*RECORD EXTRACTS*
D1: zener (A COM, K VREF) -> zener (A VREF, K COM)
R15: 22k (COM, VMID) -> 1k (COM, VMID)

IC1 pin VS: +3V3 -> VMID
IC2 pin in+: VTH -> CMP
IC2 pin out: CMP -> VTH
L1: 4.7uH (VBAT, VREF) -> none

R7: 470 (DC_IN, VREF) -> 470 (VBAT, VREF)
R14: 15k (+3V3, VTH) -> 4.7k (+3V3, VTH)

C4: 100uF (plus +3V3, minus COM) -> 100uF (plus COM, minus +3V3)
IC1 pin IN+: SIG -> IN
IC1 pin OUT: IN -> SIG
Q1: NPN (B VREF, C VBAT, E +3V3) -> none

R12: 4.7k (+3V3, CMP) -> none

*WORK ITEM*
Would you write out the whole listing word for word?

*YOUR SOLUTION*
D1: zener (A COM, K VREF) -> zener (A VREF, K COM)
R15: 22k (COM, VMID) -> 1k (COM, VMID)

IC1 pin VS: +3V3 -> VMID
IC2 pin in+: VTH -> CMP
IC2 pin out: CMP -> VTH
L1: 4.7uH (VBAT, VREF) -> none

R7: 470 (DC_IN, VREF) -> 470 (VBAT, VREF)
R14: 15k (+3V3, VTH) -> 4.7k (+3V3, VTH)

C4: 100uF (plus +3V3, minus COM) -> 100uF (plus COM, minus +3V3)
IC1 pin IN+: SIG -> IN
IC1 pin OUT: IN -> SIG
Q1: NPN (B VREF, C VBAT, E +3V3) -> none

R12: 4.7k (+3V3, CMP) -> none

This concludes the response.